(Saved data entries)
----------
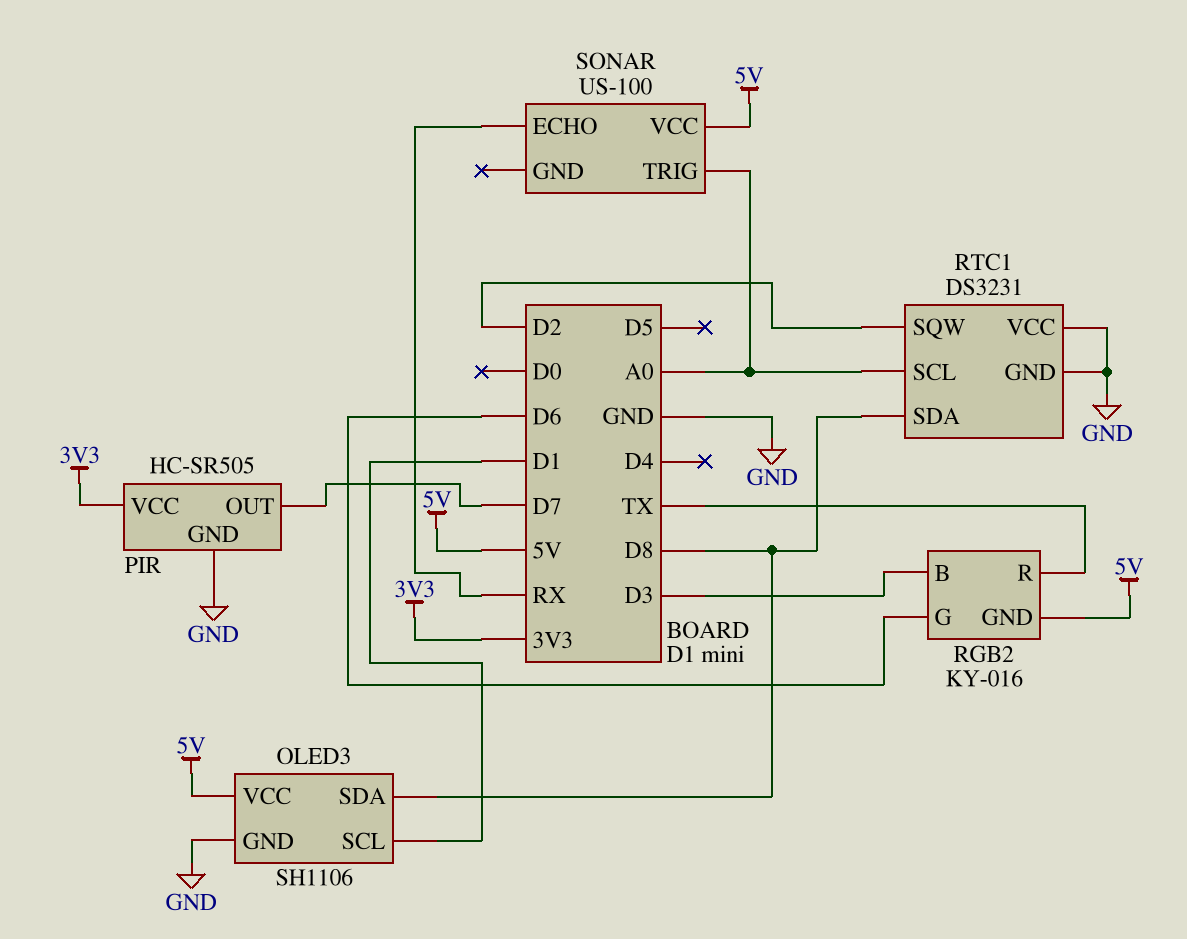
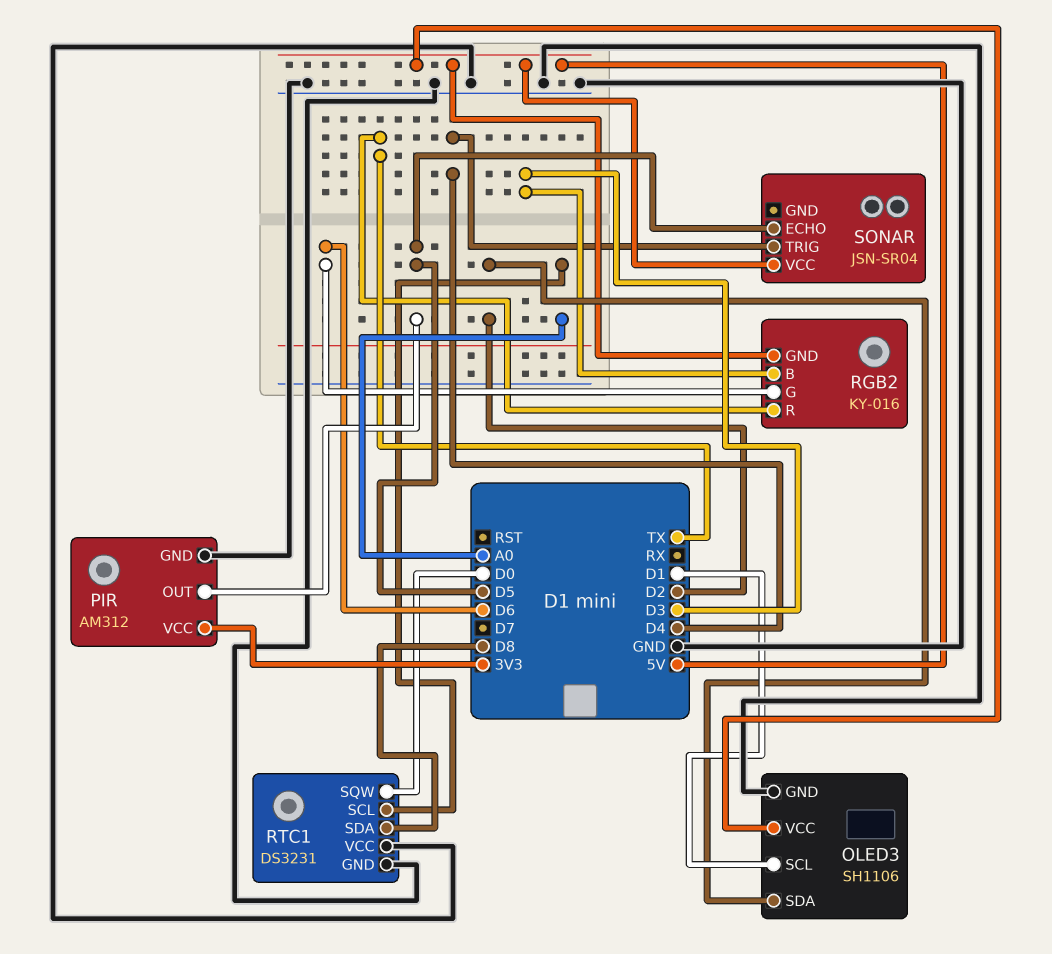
OLED3 pin SDA: D8 -> D2
PIR: HC-SR505 -> AM312
PIR pin OUT: D7 -> D5
RTC1 pin SQW: D2 -> D0
SONAR: US-100 -> JSN-SR04
SONAR pin ECHO: RX -> D5
SONAR pin TRIG: A0 -> D4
----------
TASK TO CARRY OUT
Word for word, give the entries back in full; the pictures do not belong in the copy.

SOLUTION FOR THIS TASK
OLED3 pin SDA: D8 -> D2
PIR: HC-SR505 -> AM312
PIR pin OUT: D7 -> D5
RTC1 pin SQW: D2 -> D0
SONAR: US-100 -> JSN-SR04
SONAR pin ECHO: RX -> D5
SONAR pin TRIG: A0 -> D4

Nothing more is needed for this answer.